> Source material
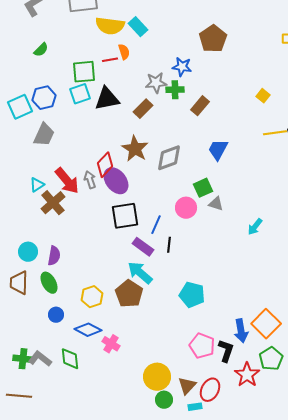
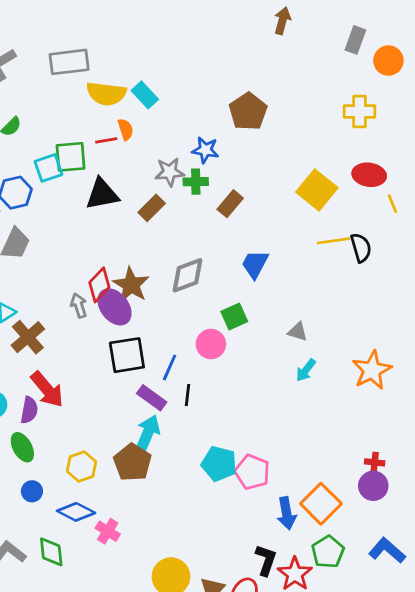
cyan square: (80, 94) -> (48, 168), moved
yellow square: (263, 96) -> (317, 190), size x2.0
brown star: (135, 149) -> (131, 285), moved
red arrow: (67, 181) -> (47, 389), moved
gray triangle: (216, 204) -> (298, 332), moved
cyan arrow: (140, 273) -> (148, 433), turned 72
pink pentagon: (202, 346) -> (252, 472), moved
black L-shape: (226, 351) -> (266, 560), moved

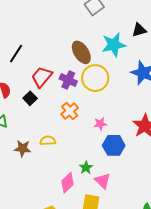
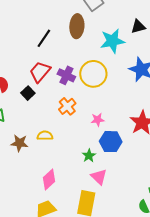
brown ellipse: (81, 52) -> (77, 26), moved, turned 35
black line: (16, 54) -> (44, 38), moved
green star: (86, 168) -> (89, 156), moved
pink diamond: (68, 183) -> (49, 179), moved

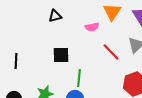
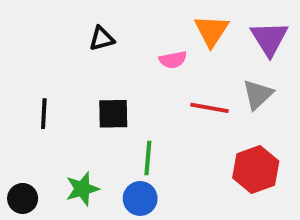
red line: (111, 52) -> (209, 108), turned -36
black line: (16, 61) -> (44, 114), moved

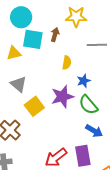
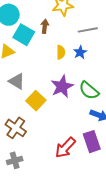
cyan square: (33, 39) -> (24, 35), turned 30
blue star: (84, 81) -> (80, 52), moved

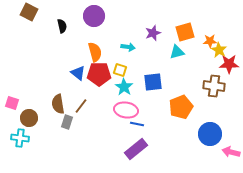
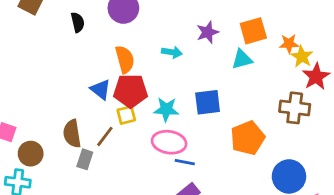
red star: (229, 64) -> (316, 77), turned -30
yellow square: (120, 70) -> (126, 115), moved, turned -32
cyan star: (124, 87) -> (166, 109), turned -30

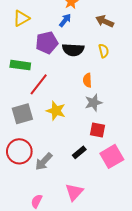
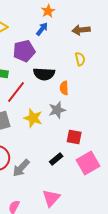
brown arrow: (105, 21) -> (81, 30), turned -30
black semicircle: (73, 50) -> (44, 74), moved
gray star: (93, 103) -> (57, 110), moved

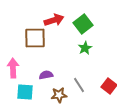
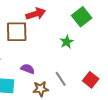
green square: (83, 24) -> (82, 17), moved
purple semicircle: (46, 75) -> (28, 69), turned 32

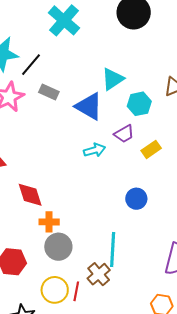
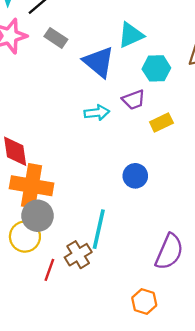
orange cross: (49, 222) -> (32, 186), size x1.8
yellow circle: (55, 290) -> (25, 237), moved

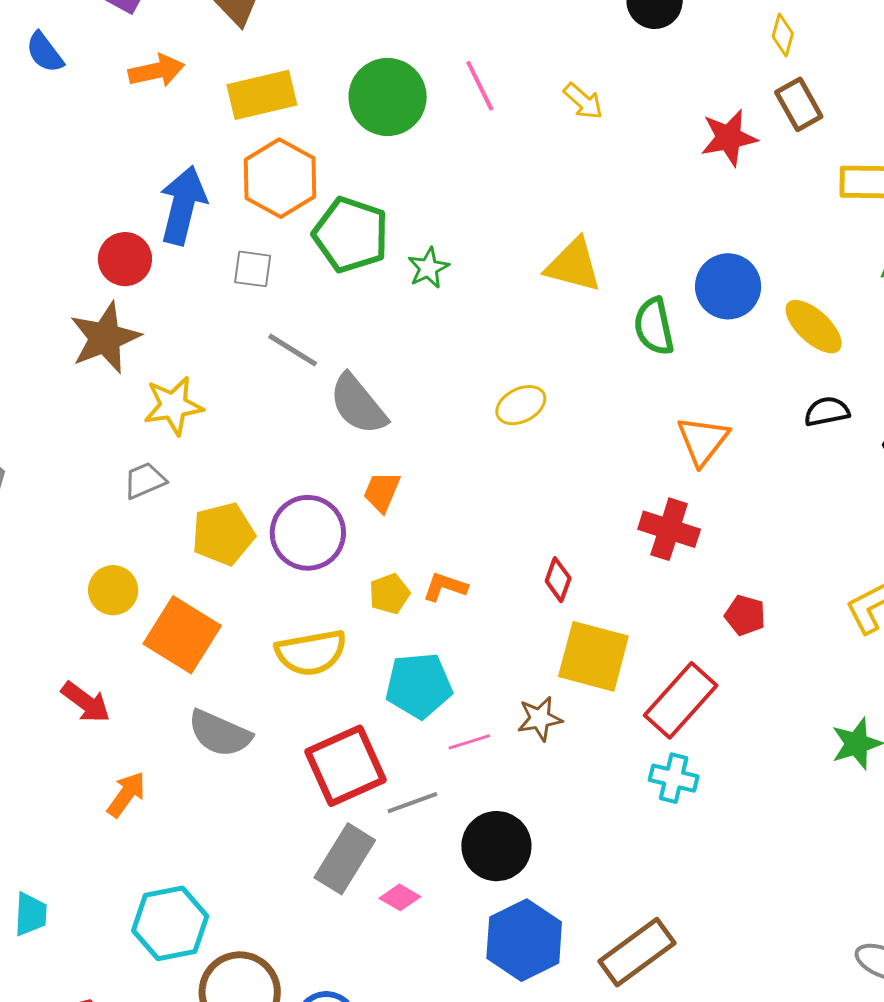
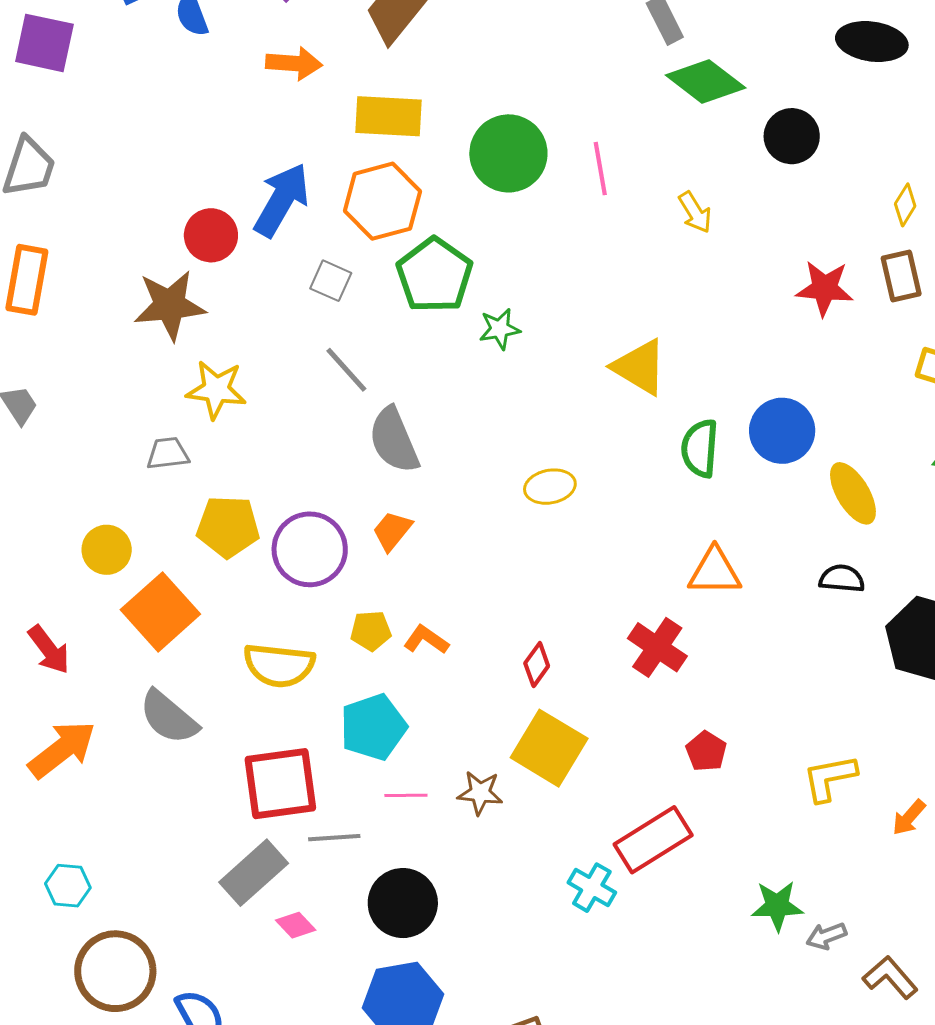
orange triangle: (703, 441) -> (715, 572), turned 36
cyan pentagon: (419, 686) -> (373, 727), turned -30
red rectangle: (681, 700) -> (653, 840), moved
orange arrow: (126, 794) -> (62, 749), size x1.5
cyan hexagon: (170, 923) -> (68, 886), size x0.6

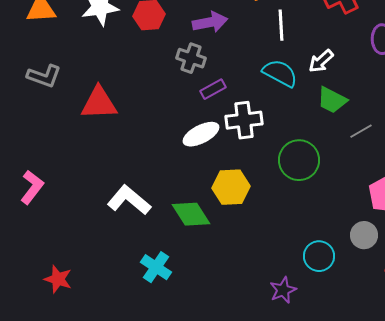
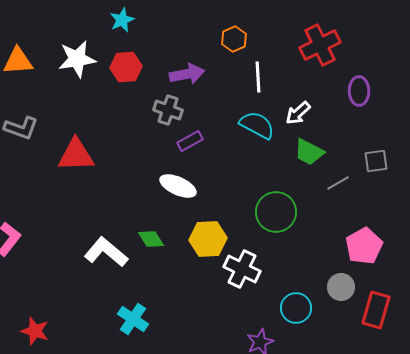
white cross: (244, 120) -> (242, 269), moved, turned 33
white ellipse: (201, 134) -> (178, 186), turned 51
green diamond: (191, 214) -> (151, 239), moved, size x0.7

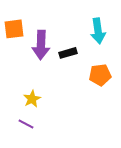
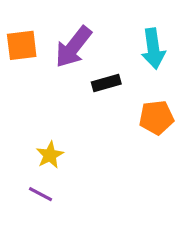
purple arrow: (41, 45) -> (73, 47), moved, turned 36

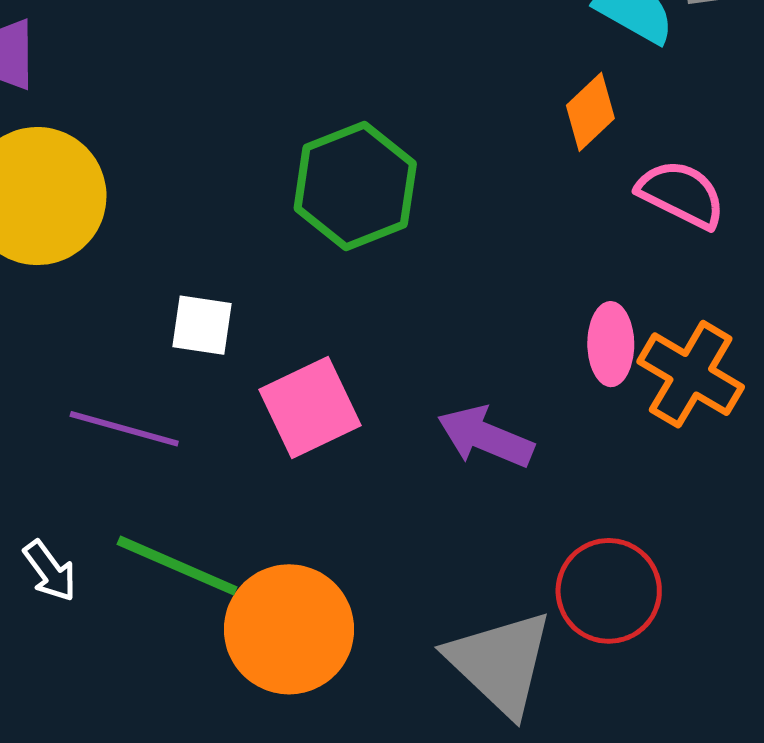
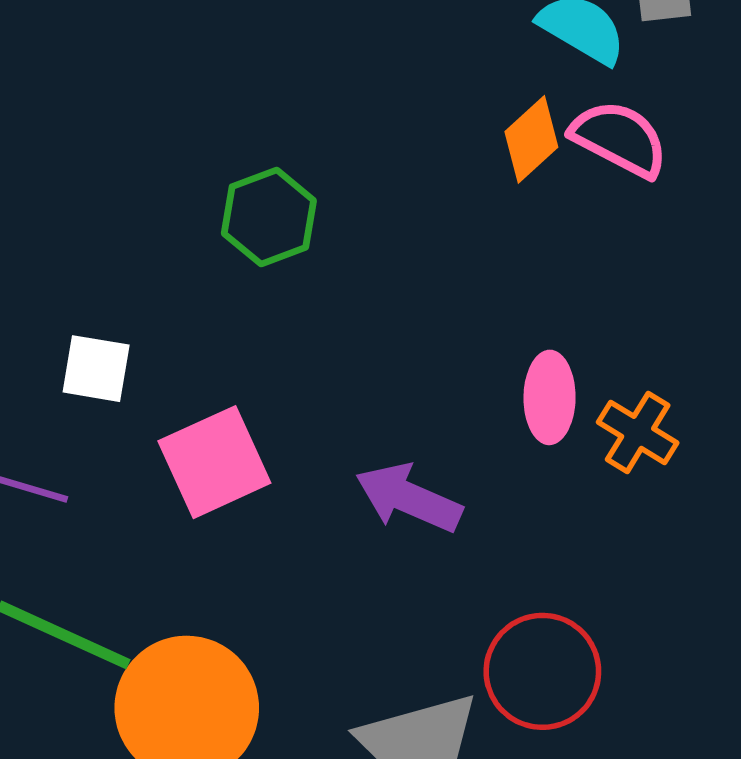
green hexagon: (355, 186) -> (269, 217), size x0.7
pink semicircle: (681, 194) -> (619, 139), moved
orange cross: (691, 374) -> (638, 432), size x0.7

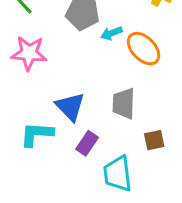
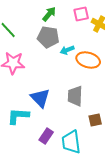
orange ellipse: (144, 49) -> (88, 60), turned -30
purple rectangle: (87, 143) -> (46, 136), moved

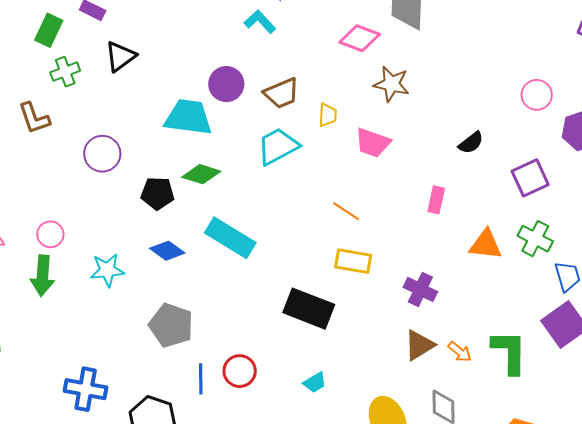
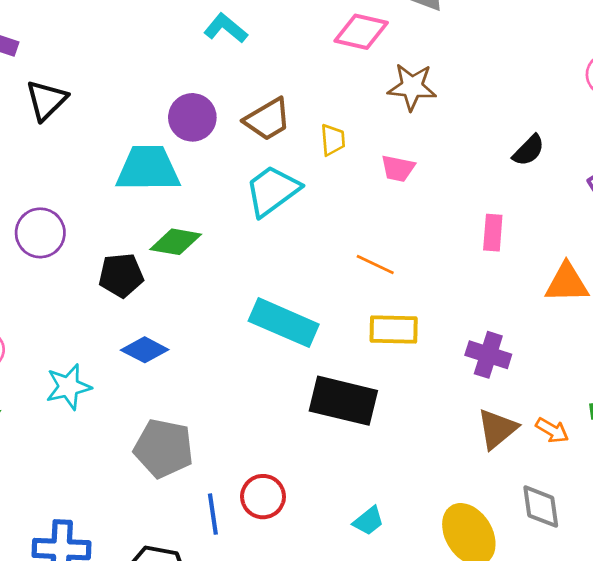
pink trapezoid: (373, 143) -> (398, 168), size x0.7
cyan rectangle: (230, 238) -> (284, 323), moved
cyan trapezoid: (315, 382) -> (368, 521), moved

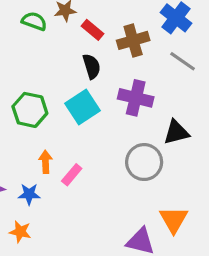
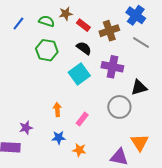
black semicircle: (92, 66) -> (84, 48), turned -35
green hexagon: (30, 110) -> (47, 50), moved
pink rectangle: (72, 175) -> (82, 119), moved
blue star: (29, 194) -> (59, 138), moved
orange star: (20, 232) -> (79, 150), moved

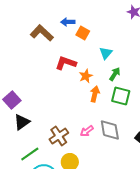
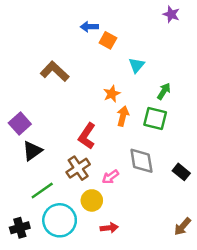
brown L-shape: (42, 33) -> (55, 71), moved
red L-shape: (66, 63) -> (87, 136), moved, turned -75
green arrow: (115, 74) -> (164, 91), moved
pink arrow: (87, 131) -> (110, 177), moved

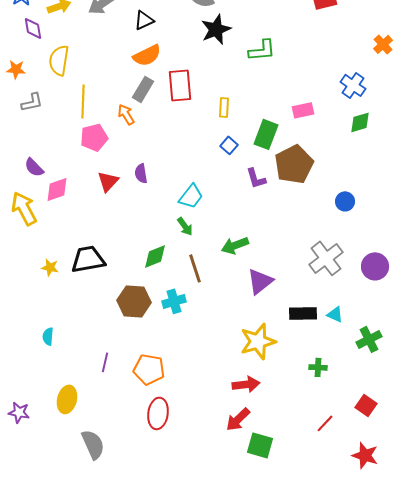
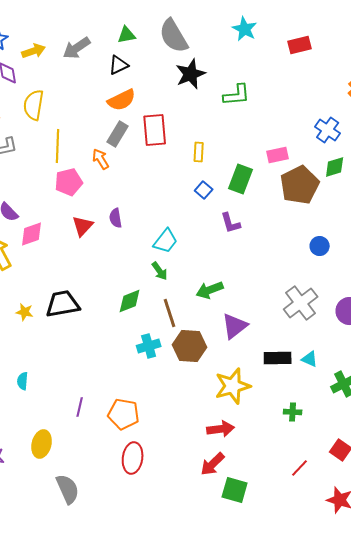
brown pentagon: (294, 164) -> (300, 185), moved
brown hexagon: (134, 301) -> (190, 346), moved

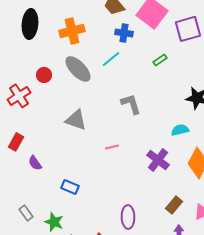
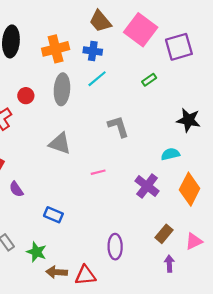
blue cross: (124, 33) -> (93, 51), moved
gray ellipse: (78, 69) -> (62, 89), turned 48

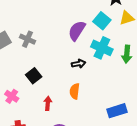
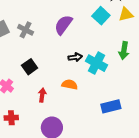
purple semicircle: (77, 31) -> (63, 25), moved
cyan cross: (102, 48) -> (96, 63), moved
orange semicircle: (75, 91) -> (70, 85), turned 91

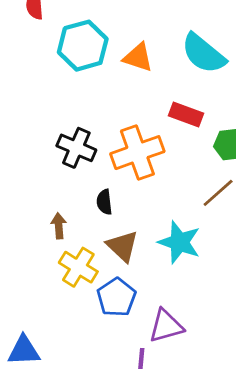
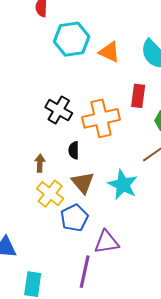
red rectangle: (186, 115) -> (138, 96), turned 70

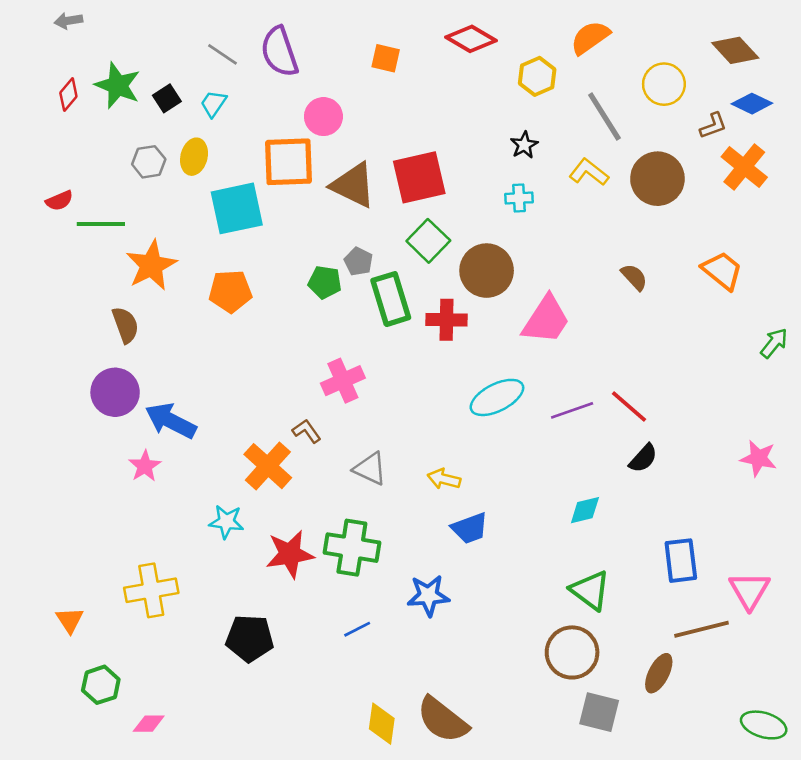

> Task goal
Keep the pictures out of your copy. Copy only the lines from the line that holds "black semicircle: (92, 66)" through the last line of the listing above, both included.

> Response to this task
black semicircle: (92, 66) -> (84, 48), turned -35
green hexagon: (30, 110) -> (47, 50), moved
pink rectangle: (72, 175) -> (82, 119), moved
blue star: (29, 194) -> (59, 138), moved
orange star: (20, 232) -> (79, 150), moved

brown L-shape: (42, 33) -> (55, 71), moved
red L-shape: (66, 63) -> (87, 136), moved, turned -75
green arrow: (115, 74) -> (164, 91), moved
pink arrow: (87, 131) -> (110, 177), moved

brown pentagon: (294, 164) -> (300, 185), moved
brown hexagon: (134, 301) -> (190, 346), moved

blue cross: (124, 33) -> (93, 51), moved
gray ellipse: (78, 69) -> (62, 89), turned 48

purple semicircle: (77, 31) -> (63, 25), moved
cyan cross: (102, 48) -> (96, 63), moved
orange semicircle: (75, 91) -> (70, 85), turned 91

red rectangle: (186, 115) -> (138, 96), turned 70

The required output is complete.